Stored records
--------------------------------------------------

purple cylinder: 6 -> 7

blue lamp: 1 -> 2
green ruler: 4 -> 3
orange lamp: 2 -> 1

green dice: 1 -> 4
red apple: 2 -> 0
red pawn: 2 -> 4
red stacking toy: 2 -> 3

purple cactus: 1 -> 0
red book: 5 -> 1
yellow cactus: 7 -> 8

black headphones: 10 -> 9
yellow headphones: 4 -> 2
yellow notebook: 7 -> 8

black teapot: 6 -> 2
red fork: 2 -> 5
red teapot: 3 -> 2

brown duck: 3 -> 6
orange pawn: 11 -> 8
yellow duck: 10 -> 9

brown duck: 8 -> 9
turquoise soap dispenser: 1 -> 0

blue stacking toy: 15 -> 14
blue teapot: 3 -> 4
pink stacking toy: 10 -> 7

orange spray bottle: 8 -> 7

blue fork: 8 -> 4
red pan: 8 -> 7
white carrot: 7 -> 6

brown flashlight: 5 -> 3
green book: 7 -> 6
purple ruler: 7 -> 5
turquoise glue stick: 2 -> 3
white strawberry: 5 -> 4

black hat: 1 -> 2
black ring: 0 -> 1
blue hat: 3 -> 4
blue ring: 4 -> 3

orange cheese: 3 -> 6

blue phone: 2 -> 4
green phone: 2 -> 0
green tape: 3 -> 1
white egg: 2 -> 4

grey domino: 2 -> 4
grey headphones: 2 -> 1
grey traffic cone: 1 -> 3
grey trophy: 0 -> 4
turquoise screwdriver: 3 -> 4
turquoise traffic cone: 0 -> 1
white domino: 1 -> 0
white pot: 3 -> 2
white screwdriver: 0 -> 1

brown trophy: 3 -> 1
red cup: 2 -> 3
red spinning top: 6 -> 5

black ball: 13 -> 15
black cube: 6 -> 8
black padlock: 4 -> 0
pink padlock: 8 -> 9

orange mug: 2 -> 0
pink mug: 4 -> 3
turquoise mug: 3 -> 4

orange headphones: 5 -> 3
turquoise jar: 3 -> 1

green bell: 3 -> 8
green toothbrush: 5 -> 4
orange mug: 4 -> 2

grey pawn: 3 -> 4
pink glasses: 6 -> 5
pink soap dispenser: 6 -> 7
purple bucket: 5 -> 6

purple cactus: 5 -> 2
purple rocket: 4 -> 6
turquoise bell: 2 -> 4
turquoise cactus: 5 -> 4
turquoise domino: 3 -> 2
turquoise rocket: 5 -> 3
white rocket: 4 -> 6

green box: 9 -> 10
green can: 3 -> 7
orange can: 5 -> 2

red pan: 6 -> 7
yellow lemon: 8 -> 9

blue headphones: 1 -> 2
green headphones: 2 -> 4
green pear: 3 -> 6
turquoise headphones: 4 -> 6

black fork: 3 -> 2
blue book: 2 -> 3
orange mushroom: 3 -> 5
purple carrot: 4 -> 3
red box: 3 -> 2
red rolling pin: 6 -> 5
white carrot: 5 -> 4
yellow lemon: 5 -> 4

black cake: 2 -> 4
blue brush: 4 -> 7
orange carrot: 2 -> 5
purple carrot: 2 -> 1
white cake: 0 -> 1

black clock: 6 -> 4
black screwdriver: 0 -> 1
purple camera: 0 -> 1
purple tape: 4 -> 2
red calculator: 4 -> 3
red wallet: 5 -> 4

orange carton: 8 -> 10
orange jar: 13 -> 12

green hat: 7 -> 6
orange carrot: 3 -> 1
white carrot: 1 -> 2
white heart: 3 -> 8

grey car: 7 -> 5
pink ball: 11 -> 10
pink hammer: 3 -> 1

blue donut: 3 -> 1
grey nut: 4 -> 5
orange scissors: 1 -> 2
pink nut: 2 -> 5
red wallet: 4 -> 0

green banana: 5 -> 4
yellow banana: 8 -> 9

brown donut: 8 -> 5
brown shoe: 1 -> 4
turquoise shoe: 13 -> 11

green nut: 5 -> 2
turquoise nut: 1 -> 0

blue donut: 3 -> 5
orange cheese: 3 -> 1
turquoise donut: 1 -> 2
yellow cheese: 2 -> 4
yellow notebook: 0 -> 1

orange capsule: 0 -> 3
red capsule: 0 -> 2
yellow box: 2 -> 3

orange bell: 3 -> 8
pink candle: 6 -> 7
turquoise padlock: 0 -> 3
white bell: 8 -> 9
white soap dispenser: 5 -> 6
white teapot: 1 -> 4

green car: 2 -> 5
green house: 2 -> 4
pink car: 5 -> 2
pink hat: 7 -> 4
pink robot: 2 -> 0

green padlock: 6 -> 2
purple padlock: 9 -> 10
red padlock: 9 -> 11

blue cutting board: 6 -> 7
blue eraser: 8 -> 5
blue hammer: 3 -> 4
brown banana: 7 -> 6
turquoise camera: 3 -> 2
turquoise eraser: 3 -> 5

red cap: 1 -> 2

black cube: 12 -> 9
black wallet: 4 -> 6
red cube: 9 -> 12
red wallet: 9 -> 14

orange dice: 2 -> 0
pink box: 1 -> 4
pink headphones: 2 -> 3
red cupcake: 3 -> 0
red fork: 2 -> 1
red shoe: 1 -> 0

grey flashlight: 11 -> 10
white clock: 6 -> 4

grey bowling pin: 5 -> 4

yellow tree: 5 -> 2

--------------------------------------------------

# Problem to solve:
The reply must present every entry, transcribed with its exact wording.

# Response to this exercise:
purple cylinder: 6 -> 7

blue lamp: 1 -> 2
green ruler: 4 -> 3
orange lamp: 2 -> 1

green dice: 1 -> 4
red apple: 2 -> 0
red pawn: 2 -> 4
red stacking toy: 2 -> 3

purple cactus: 1 -> 0
red book: 5 -> 1
yellow cactus: 7 -> 8

black headphones: 10 -> 9
yellow headphones: 4 -> 2
yellow notebook: 7 -> 8

black teapot: 6 -> 2
red fork: 2 -> 5
red teapot: 3 -> 2

brown duck: 3 -> 6
orange pawn: 11 -> 8
yellow duck: 10 -> 9

brown duck: 8 -> 9
turquoise soap dispenser: 1 -> 0

blue stacking toy: 15 -> 14
blue teapot: 3 -> 4
pink stacking toy: 10 -> 7

orange spray bottle: 8 -> 7

blue fork: 8 -> 4
red pan: 8 -> 7
white carrot: 7 -> 6

brown flashlight: 5 -> 3
green book: 7 -> 6
purple ruler: 7 -> 5
turquoise glue stick: 2 -> 3
white strawberry: 5 -> 4

black hat: 1 -> 2
black ring: 0 -> 1
blue hat: 3 -> 4
blue ring: 4 -> 3

orange cheese: 3 -> 6

blue phone: 2 -> 4
green phone: 2 -> 0
green tape: 3 -> 1
white egg: 2 -> 4

grey domino: 2 -> 4
grey headphones: 2 -> 1
grey traffic cone: 1 -> 3
grey trophy: 0 -> 4
turquoise screwdriver: 3 -> 4
turquoise traffic cone: 0 -> 1
white domino: 1 -> 0
white pot: 3 -> 2
white screwdriver: 0 -> 1

brown trophy: 3 -> 1
red cup: 2 -> 3
red spinning top: 6 -> 5

black ball: 13 -> 15
black cube: 6 -> 8
black padlock: 4 -> 0
pink padlock: 8 -> 9

orange mug: 2 -> 0
pink mug: 4 -> 3
turquoise mug: 3 -> 4

orange headphones: 5 -> 3
turquoise jar: 3 -> 1

green bell: 3 -> 8
green toothbrush: 5 -> 4
orange mug: 4 -> 2

grey pawn: 3 -> 4
pink glasses: 6 -> 5
pink soap dispenser: 6 -> 7
purple bucket: 5 -> 6

purple cactus: 5 -> 2
purple rocket: 4 -> 6
turquoise bell: 2 -> 4
turquoise cactus: 5 -> 4
turquoise domino: 3 -> 2
turquoise rocket: 5 -> 3
white rocket: 4 -> 6

green box: 9 -> 10
green can: 3 -> 7
orange can: 5 -> 2

red pan: 6 -> 7
yellow lemon: 8 -> 9

blue headphones: 1 -> 2
green headphones: 2 -> 4
green pear: 3 -> 6
turquoise headphones: 4 -> 6

black fork: 3 -> 2
blue book: 2 -> 3
orange mushroom: 3 -> 5
purple carrot: 4 -> 3
red box: 3 -> 2
red rolling pin: 6 -> 5
white carrot: 5 -> 4
yellow lemon: 5 -> 4

black cake: 2 -> 4
blue brush: 4 -> 7
orange carrot: 2 -> 5
purple carrot: 2 -> 1
white cake: 0 -> 1

black clock: 6 -> 4
black screwdriver: 0 -> 1
purple camera: 0 -> 1
purple tape: 4 -> 2
red calculator: 4 -> 3
red wallet: 5 -> 4

orange carton: 8 -> 10
orange jar: 13 -> 12

green hat: 7 -> 6
orange carrot: 3 -> 1
white carrot: 1 -> 2
white heart: 3 -> 8

grey car: 7 -> 5
pink ball: 11 -> 10
pink hammer: 3 -> 1

blue donut: 3 -> 1
grey nut: 4 -> 5
orange scissors: 1 -> 2
pink nut: 2 -> 5
red wallet: 4 -> 0

green banana: 5 -> 4
yellow banana: 8 -> 9

brown donut: 8 -> 5
brown shoe: 1 -> 4
turquoise shoe: 13 -> 11

green nut: 5 -> 2
turquoise nut: 1 -> 0

blue donut: 3 -> 5
orange cheese: 3 -> 1
turquoise donut: 1 -> 2
yellow cheese: 2 -> 4
yellow notebook: 0 -> 1

orange capsule: 0 -> 3
red capsule: 0 -> 2
yellow box: 2 -> 3

orange bell: 3 -> 8
pink candle: 6 -> 7
turquoise padlock: 0 -> 3
white bell: 8 -> 9
white soap dispenser: 5 -> 6
white teapot: 1 -> 4

green car: 2 -> 5
green house: 2 -> 4
pink car: 5 -> 2
pink hat: 7 -> 4
pink robot: 2 -> 0

green padlock: 6 -> 2
purple padlock: 9 -> 10
red padlock: 9 -> 11

blue cutting board: 6 -> 7
blue eraser: 8 -> 5
blue hammer: 3 -> 4
brown banana: 7 -> 6
turquoise camera: 3 -> 2
turquoise eraser: 3 -> 5

red cap: 1 -> 2

black cube: 12 -> 9
black wallet: 4 -> 6
red cube: 9 -> 12
red wallet: 9 -> 14

orange dice: 2 -> 0
pink box: 1 -> 4
pink headphones: 2 -> 3
red cupcake: 3 -> 0
red fork: 2 -> 1
red shoe: 1 -> 0

grey flashlight: 11 -> 10
white clock: 6 -> 4

grey bowling pin: 5 -> 4

yellow tree: 5 -> 2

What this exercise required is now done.